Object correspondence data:
====================
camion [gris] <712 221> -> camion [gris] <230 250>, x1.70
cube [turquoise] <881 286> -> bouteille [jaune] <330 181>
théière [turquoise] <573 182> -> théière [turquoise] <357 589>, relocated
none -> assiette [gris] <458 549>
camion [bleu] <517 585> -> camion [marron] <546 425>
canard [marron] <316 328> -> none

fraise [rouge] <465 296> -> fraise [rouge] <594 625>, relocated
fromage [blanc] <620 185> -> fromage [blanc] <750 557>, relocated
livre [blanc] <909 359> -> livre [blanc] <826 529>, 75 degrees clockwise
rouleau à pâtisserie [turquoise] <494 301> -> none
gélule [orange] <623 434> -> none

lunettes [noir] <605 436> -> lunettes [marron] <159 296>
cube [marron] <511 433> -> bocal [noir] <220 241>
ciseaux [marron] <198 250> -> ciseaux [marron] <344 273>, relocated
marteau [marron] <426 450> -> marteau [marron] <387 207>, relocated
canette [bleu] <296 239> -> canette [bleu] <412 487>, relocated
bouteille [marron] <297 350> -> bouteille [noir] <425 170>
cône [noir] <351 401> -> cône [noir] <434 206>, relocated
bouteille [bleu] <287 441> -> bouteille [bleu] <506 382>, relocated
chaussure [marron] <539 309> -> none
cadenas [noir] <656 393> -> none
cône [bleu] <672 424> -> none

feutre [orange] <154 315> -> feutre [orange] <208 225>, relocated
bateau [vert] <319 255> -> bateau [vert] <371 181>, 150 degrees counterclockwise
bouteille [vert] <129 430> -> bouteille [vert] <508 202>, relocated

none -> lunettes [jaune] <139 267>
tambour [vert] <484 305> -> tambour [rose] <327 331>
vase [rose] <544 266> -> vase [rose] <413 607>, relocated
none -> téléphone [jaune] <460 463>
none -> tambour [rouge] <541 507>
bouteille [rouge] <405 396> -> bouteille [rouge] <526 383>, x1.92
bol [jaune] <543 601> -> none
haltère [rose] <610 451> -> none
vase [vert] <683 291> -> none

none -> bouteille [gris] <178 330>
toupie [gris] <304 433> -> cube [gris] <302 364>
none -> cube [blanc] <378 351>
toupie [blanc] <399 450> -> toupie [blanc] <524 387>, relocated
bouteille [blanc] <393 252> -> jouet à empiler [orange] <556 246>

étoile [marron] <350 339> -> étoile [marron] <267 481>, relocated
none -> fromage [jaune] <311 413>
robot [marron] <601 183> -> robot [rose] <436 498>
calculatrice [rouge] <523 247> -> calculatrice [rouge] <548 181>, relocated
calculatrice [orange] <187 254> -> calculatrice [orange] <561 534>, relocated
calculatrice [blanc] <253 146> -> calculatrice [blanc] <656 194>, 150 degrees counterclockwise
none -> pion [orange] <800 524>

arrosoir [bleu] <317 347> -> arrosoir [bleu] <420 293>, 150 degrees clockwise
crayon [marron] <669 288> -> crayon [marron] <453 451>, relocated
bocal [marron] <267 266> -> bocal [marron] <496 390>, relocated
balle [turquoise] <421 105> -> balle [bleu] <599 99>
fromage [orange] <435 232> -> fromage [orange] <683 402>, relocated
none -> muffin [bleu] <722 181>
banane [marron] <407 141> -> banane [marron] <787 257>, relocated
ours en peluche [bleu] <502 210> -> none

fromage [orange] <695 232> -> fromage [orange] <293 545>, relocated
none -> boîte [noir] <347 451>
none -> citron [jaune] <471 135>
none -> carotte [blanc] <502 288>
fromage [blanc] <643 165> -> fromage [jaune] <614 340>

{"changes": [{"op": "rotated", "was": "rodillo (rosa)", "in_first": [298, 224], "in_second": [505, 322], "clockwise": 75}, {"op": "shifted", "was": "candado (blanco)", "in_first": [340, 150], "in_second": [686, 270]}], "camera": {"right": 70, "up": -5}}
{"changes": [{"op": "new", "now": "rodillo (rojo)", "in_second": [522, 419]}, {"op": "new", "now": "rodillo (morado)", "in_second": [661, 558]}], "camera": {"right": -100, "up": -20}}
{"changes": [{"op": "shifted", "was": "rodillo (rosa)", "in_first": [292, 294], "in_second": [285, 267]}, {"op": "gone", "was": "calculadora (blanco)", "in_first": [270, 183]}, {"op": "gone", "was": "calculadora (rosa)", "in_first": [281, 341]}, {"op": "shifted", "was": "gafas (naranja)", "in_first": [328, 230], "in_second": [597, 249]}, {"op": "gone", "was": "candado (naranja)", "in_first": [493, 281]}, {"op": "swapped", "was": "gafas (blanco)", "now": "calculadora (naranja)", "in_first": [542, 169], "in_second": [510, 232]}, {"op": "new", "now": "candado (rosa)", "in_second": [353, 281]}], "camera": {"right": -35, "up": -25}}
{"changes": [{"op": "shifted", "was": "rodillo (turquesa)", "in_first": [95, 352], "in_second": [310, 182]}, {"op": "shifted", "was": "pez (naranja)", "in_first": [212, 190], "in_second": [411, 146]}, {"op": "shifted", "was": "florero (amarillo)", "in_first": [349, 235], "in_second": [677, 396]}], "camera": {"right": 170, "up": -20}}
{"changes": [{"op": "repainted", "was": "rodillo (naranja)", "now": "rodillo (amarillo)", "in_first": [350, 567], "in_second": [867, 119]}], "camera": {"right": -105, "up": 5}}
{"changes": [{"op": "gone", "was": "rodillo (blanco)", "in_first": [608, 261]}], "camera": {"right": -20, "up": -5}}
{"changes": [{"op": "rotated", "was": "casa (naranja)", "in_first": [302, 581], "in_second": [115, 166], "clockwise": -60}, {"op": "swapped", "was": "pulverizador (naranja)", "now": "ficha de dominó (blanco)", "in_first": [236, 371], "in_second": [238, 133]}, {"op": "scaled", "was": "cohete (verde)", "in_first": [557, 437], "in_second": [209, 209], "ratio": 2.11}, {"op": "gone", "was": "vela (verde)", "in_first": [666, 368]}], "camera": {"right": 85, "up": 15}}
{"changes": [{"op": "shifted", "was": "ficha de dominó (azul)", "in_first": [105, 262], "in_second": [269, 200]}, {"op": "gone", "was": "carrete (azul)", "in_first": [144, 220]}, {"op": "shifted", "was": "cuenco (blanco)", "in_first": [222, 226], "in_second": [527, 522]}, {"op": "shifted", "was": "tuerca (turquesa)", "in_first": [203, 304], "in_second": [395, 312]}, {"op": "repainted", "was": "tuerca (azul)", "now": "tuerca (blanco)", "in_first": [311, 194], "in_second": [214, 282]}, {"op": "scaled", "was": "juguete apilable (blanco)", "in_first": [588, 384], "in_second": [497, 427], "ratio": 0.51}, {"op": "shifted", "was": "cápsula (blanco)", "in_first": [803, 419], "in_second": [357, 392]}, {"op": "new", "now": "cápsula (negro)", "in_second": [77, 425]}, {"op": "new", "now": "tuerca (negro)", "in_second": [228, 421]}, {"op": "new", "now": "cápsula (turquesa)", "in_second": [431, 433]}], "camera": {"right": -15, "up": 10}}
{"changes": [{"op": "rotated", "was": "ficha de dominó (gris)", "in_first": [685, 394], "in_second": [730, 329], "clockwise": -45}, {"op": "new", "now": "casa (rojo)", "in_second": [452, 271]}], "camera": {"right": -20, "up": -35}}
====================
What is expected - Using the records above, report the count of lines holding "turquoise" and nothing else.

Written answer - 4